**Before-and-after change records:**
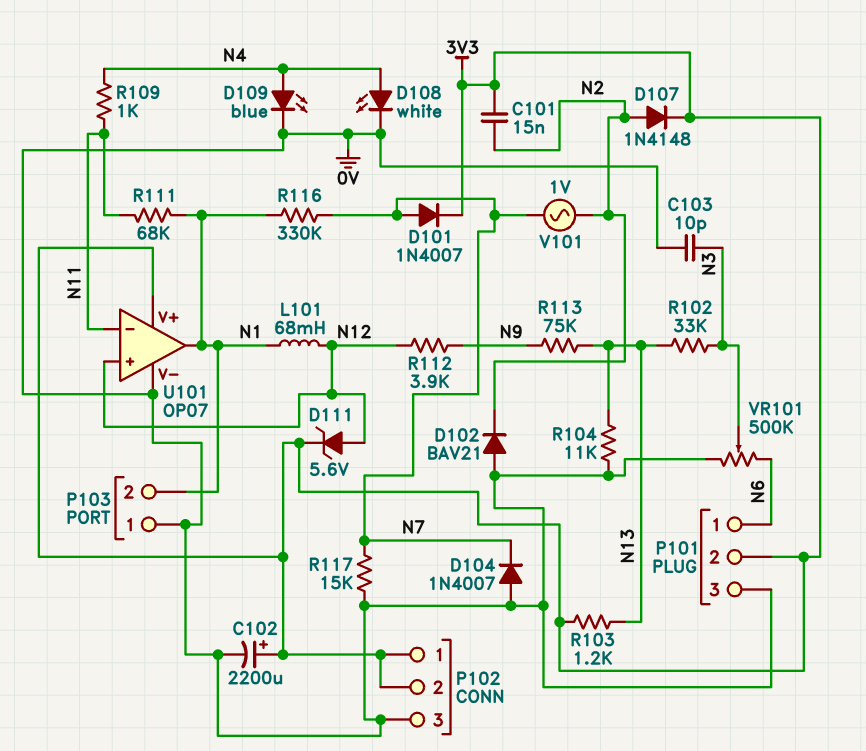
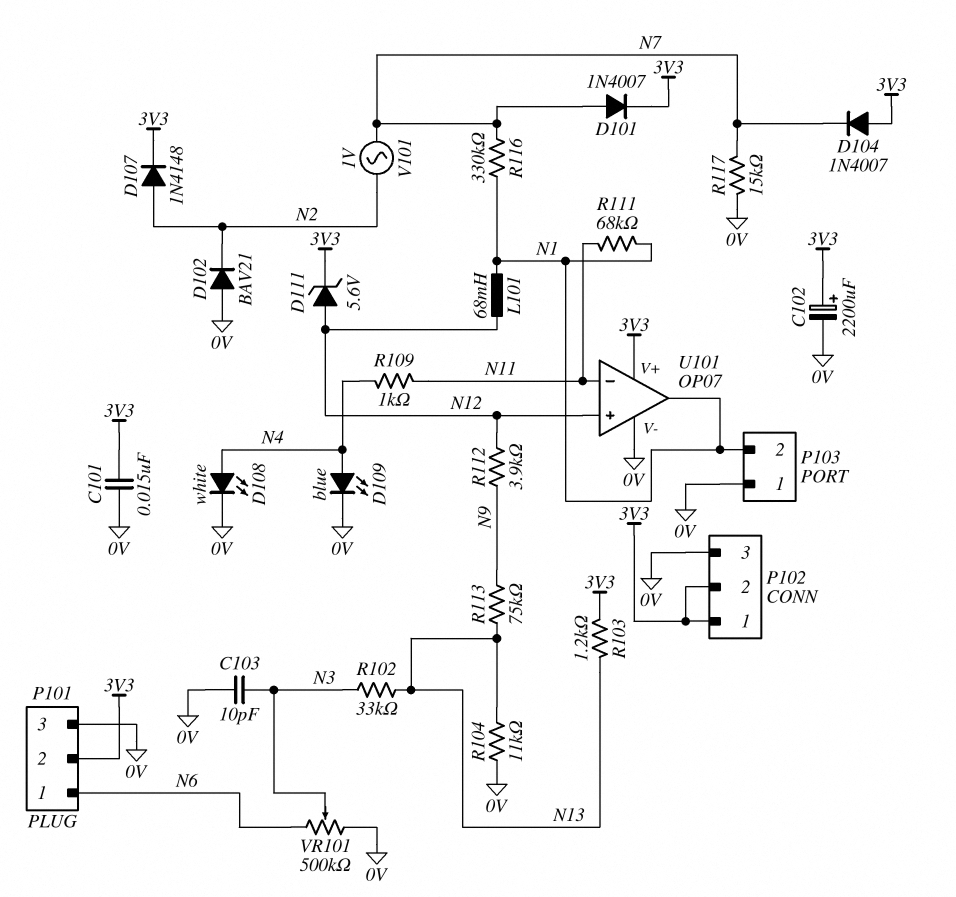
C101: 15nF (3V3, N2) -> 15nF (0V, 3V3)
D104: diode 1N4007 (A 0V, K N7) -> diode 1N4007 (A 3V3, K N7)

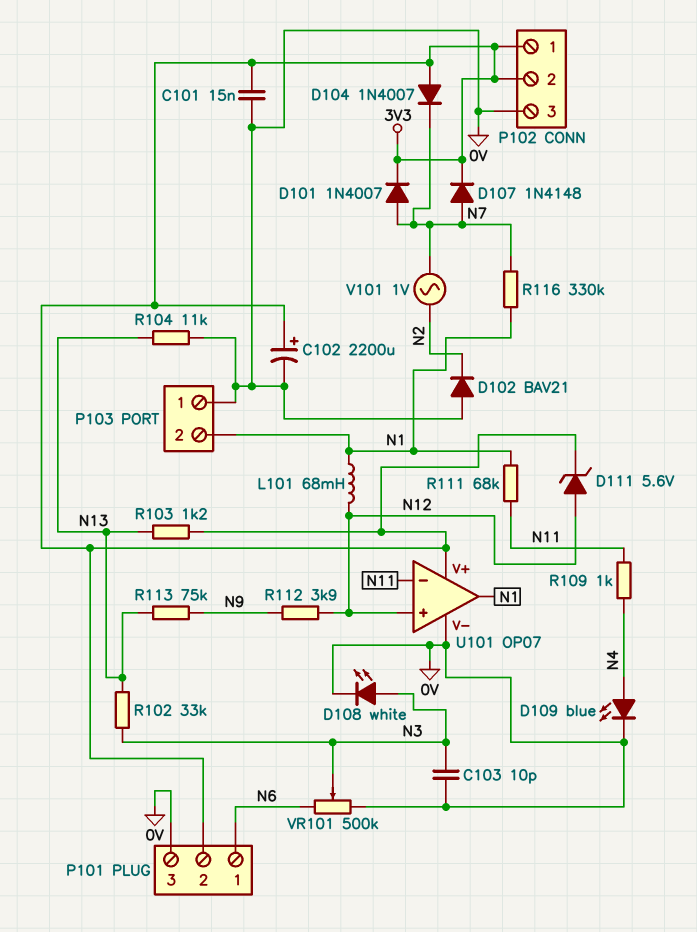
D107: diode 1N4148 (A N2, K 3V3) -> diode 1N4148 (A N7, K 3V3)
D108: LED white (A N4, K 0V) -> LED white (A N3, K 0V)
R117: 15k (0V, N7) -> none

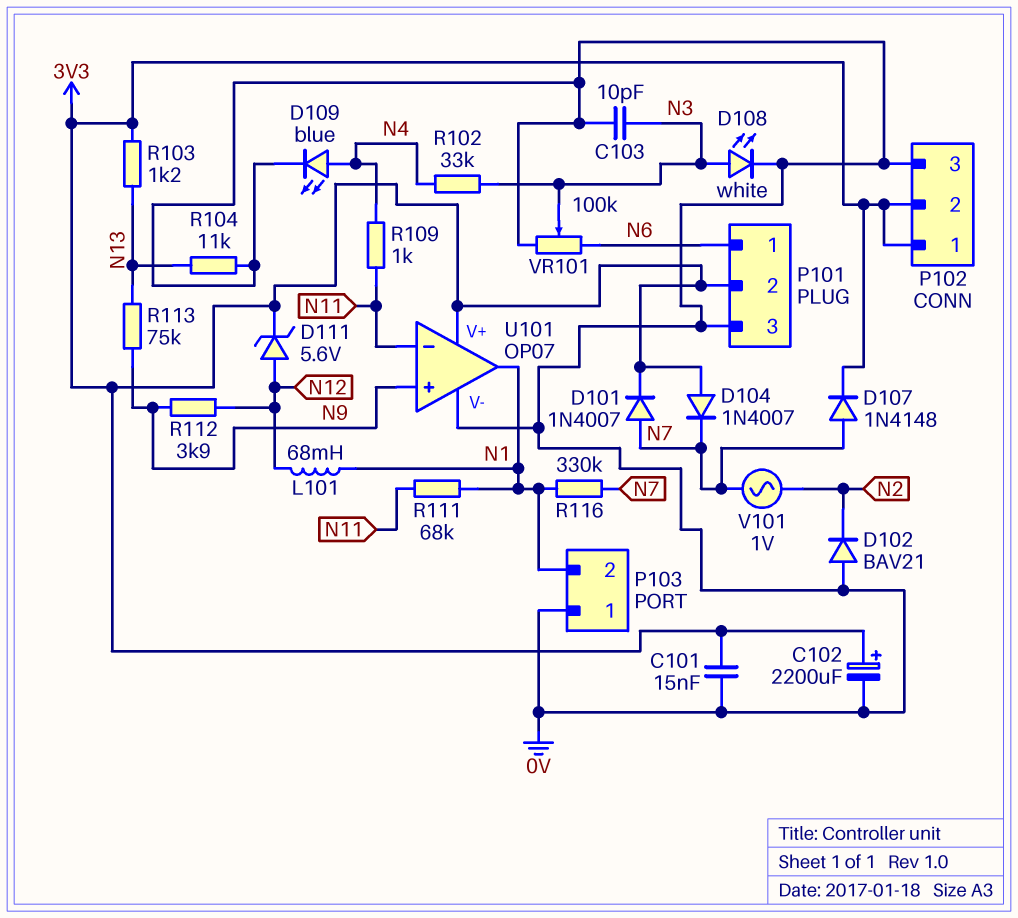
R102: 33k (N3, N13) -> 33k (N3, N4)
U101 pin in+: N12 -> N9
VR101: 500k (0V, N6, wiper N3) -> 100k (0V, N6, wiper N3)

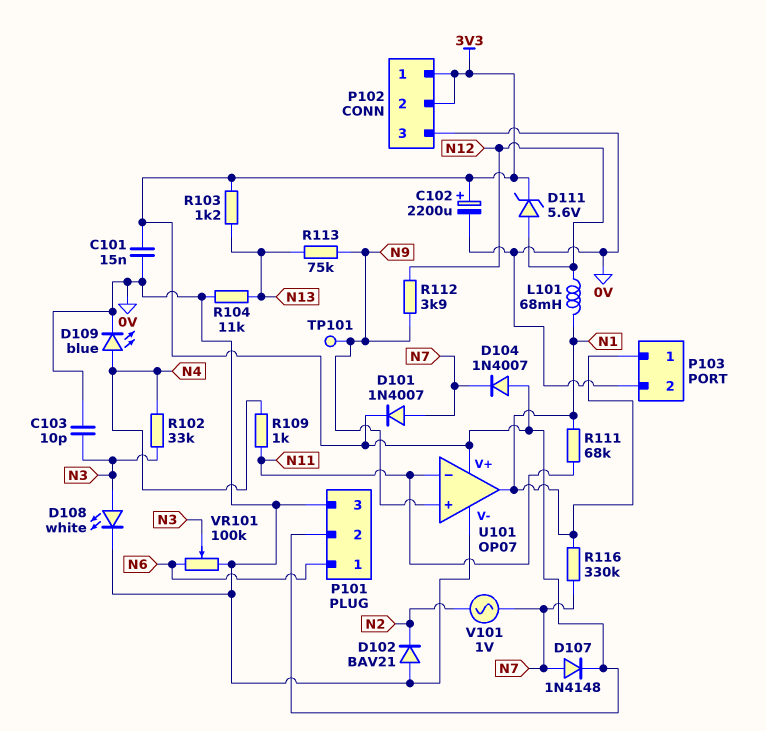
P103 pin 1: 0V -> N1
P103 pin 2: N1 -> 0V
TP101: none -> test point (N9)

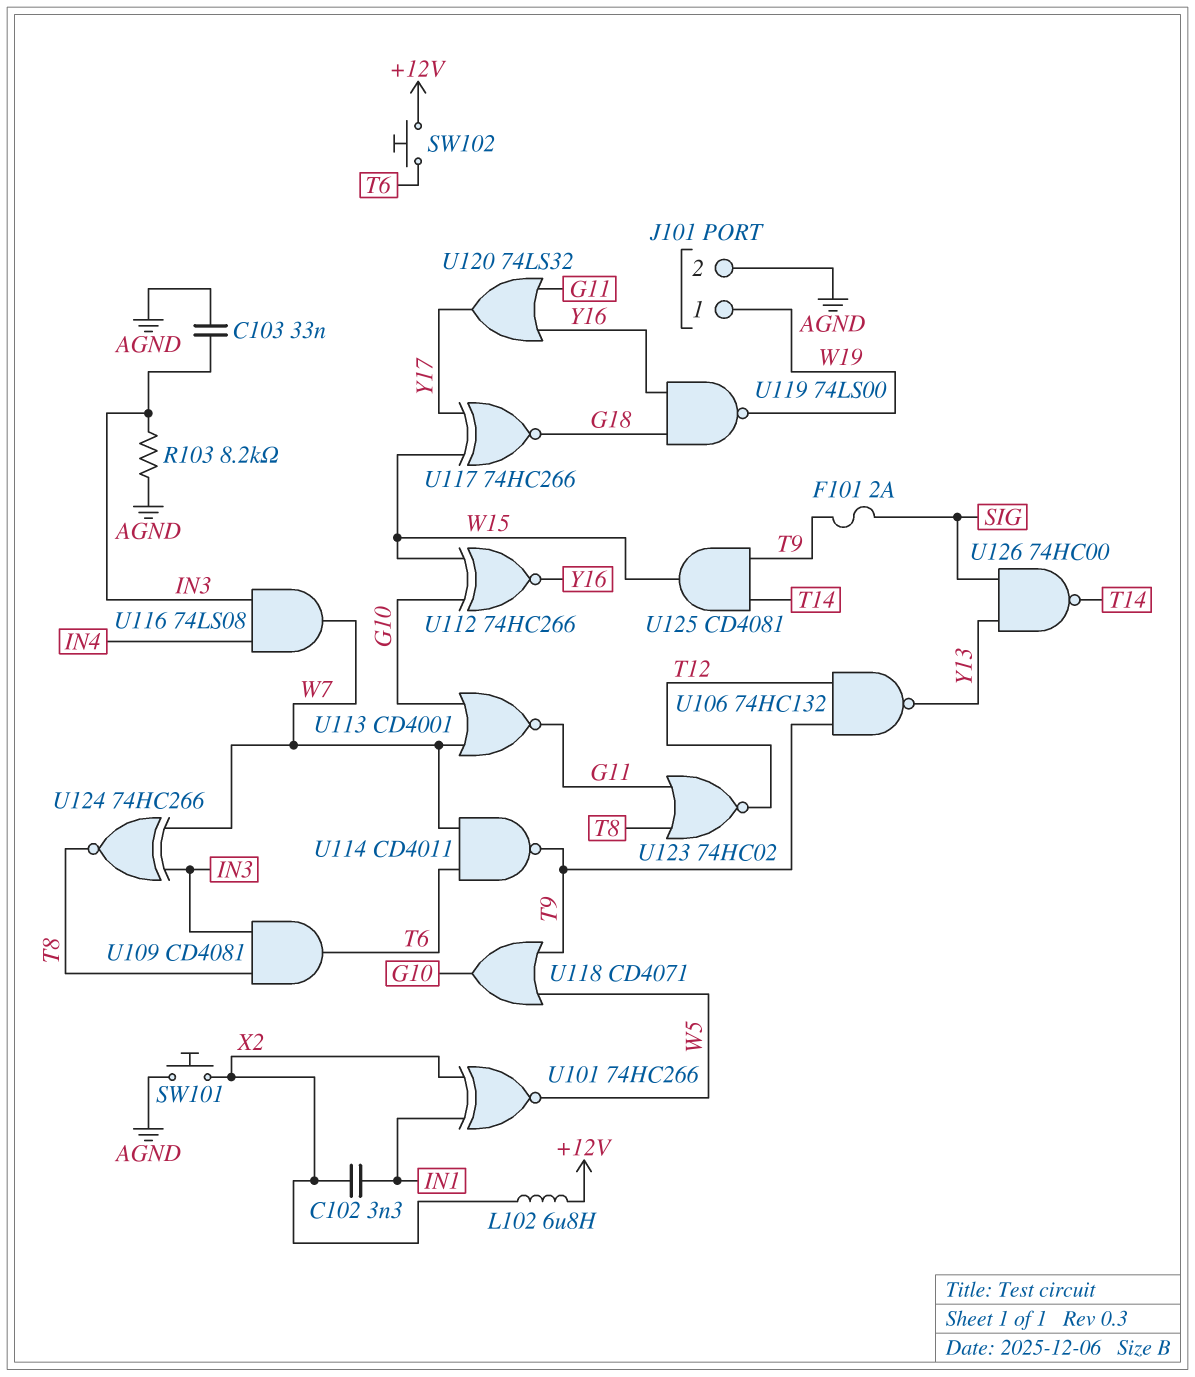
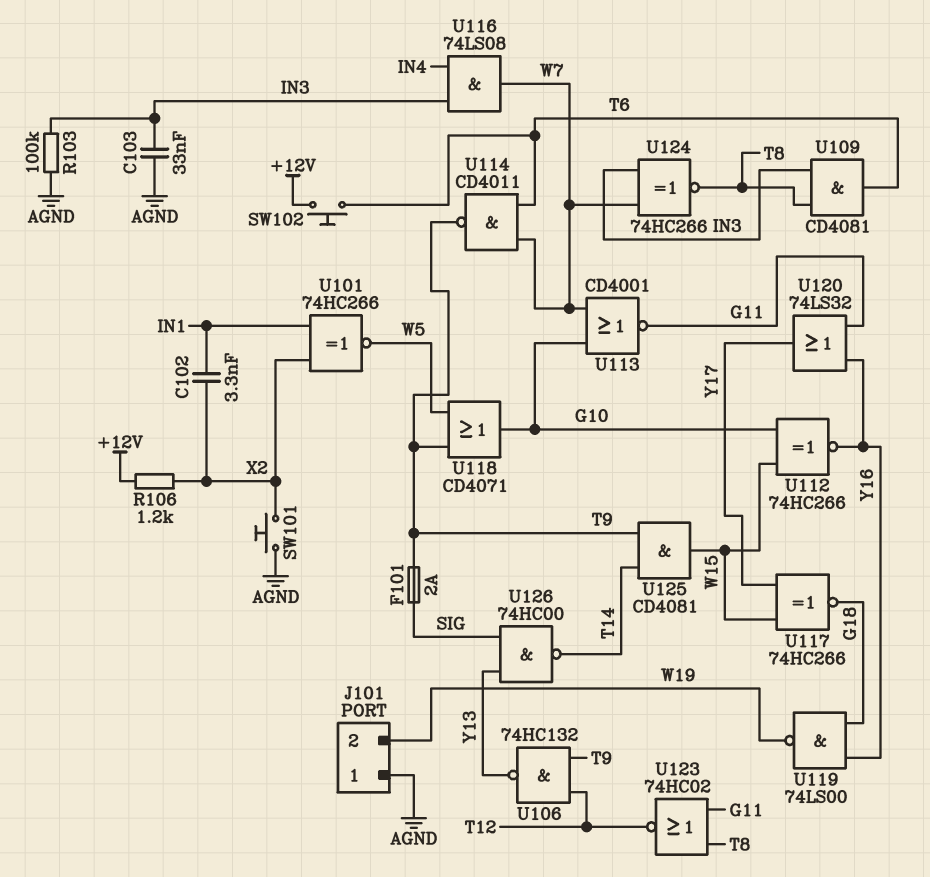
J101 pin 1: W19 -> AGND
J101 pin 2: AGND -> W19
L102: 6.8uH (+12V, X2) -> none
R103: 8.2k (AGND, IN3) -> 100k (AGND, IN3)
R106: none -> 1.2k (+12V, X2)

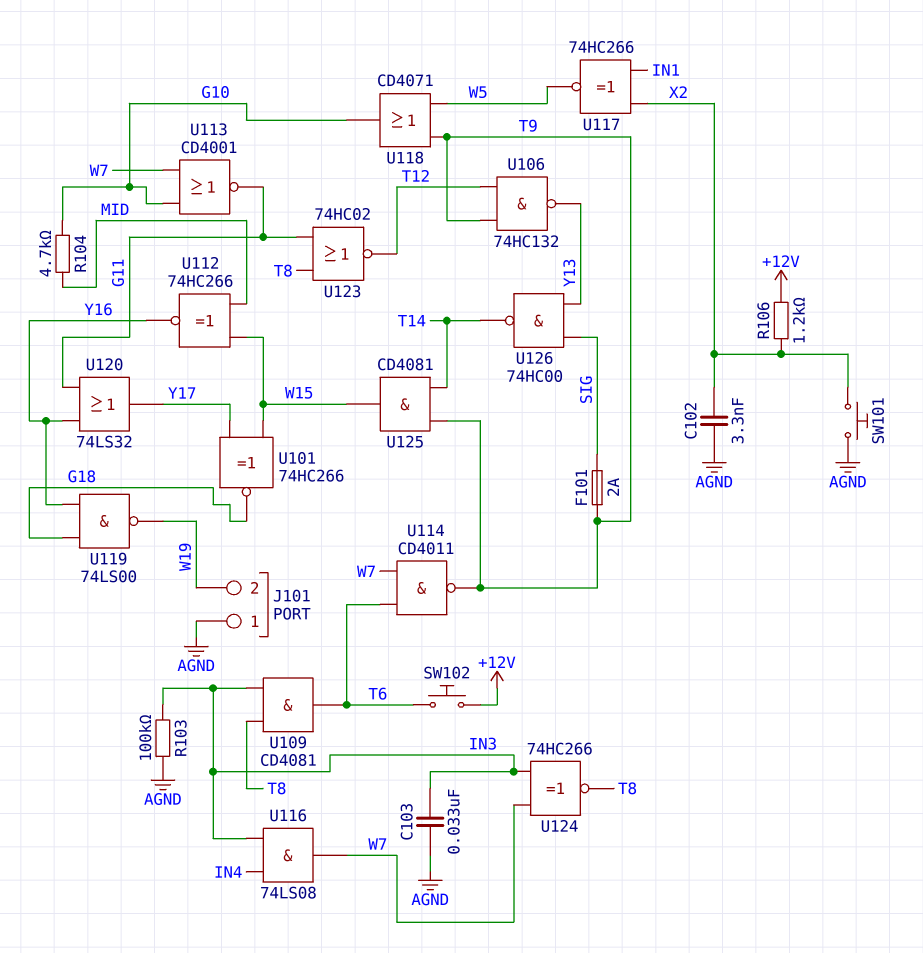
C102: 3.3nF (IN1, X2) -> 3.3nF (AGND, X2)
R104: none -> 4.7k (G10, MID)
U101: XNOR 74HC266 (in IN1, in X2, out W5) -> XNOR 74HC266 (in W15, in Y17, out G18)
U112: XNOR 74HC266 (in G10, in W15, out Y16) -> XNOR 74HC266 (in MID, in W15, out Y16)
U117: XNOR 74HC266 (in W15, in Y17, out G18) -> XNOR 74HC266 (in IN1, in X2, out W5)

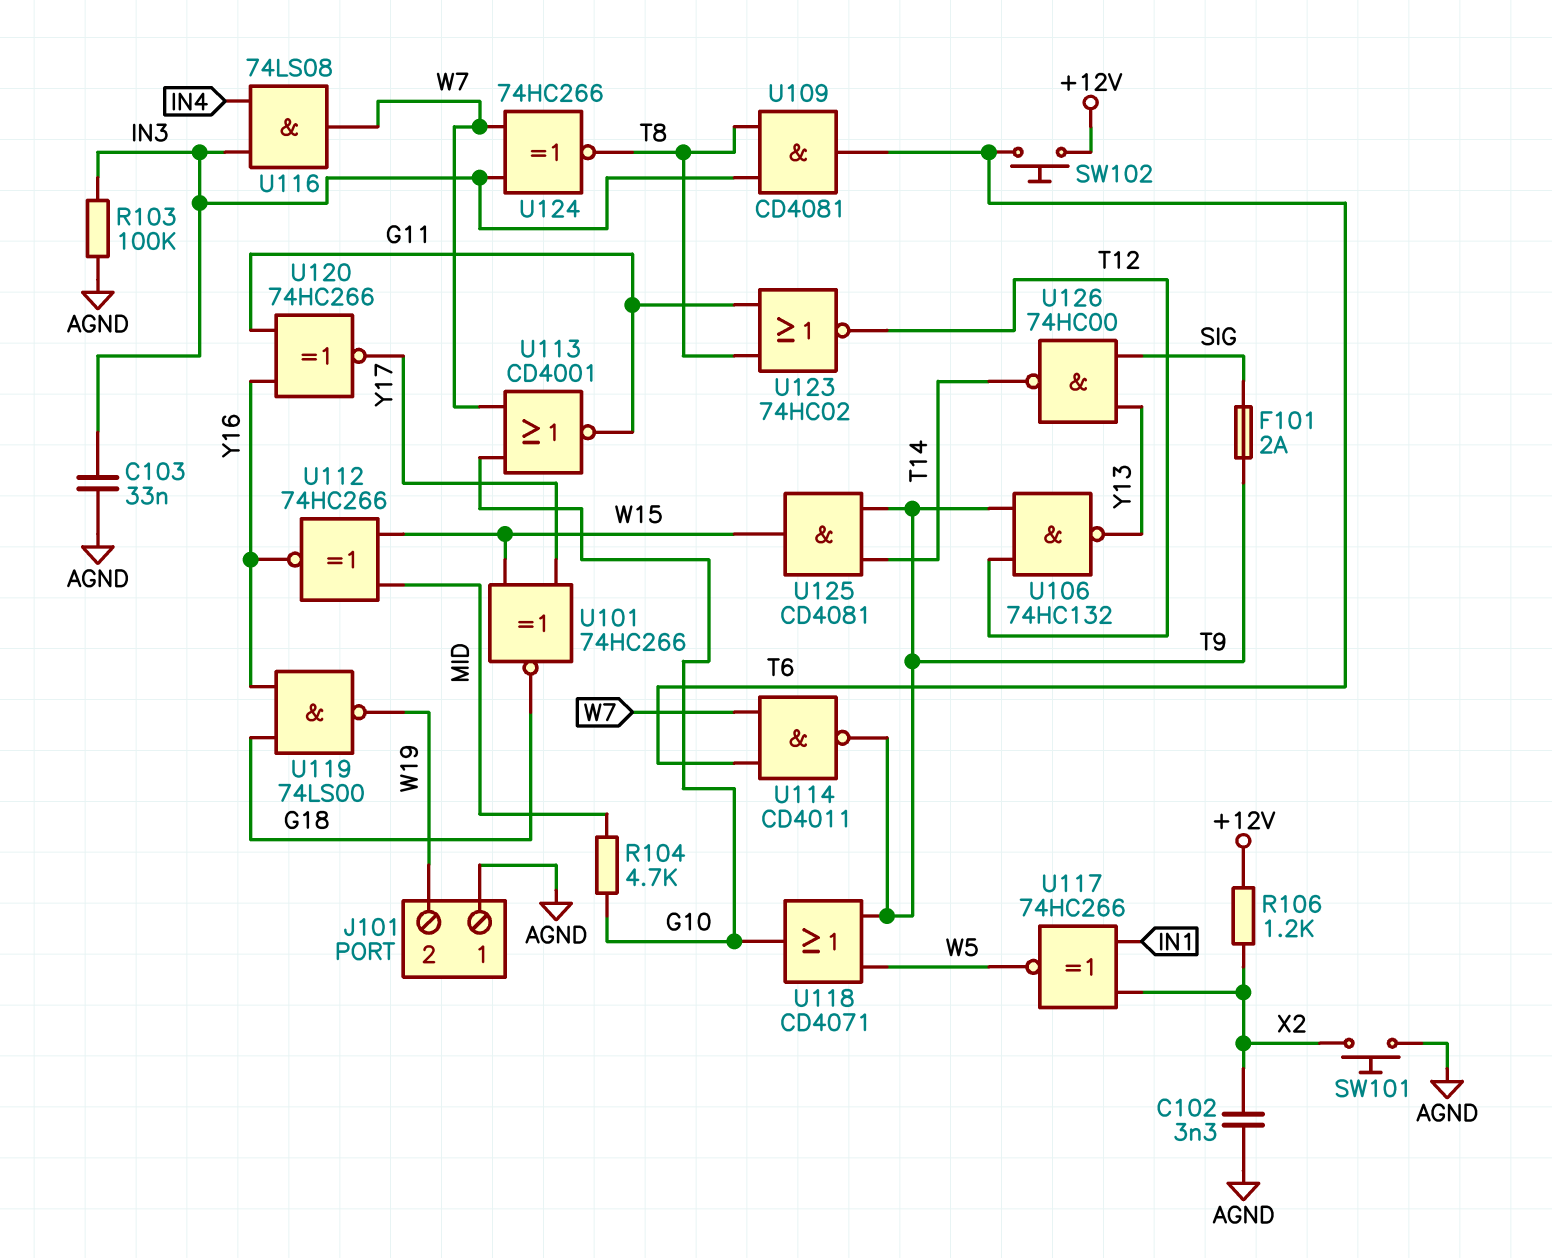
U120: OR 74LS32 (in G11, in Y16, out Y17) -> XNOR 74HC266 (in G11, in Y16, out Y17)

**WHAT IS REQUIRED:**
Your response must be one number, namely how many lines of the data contain the string "diode".

**ANSWER SPACE:**
2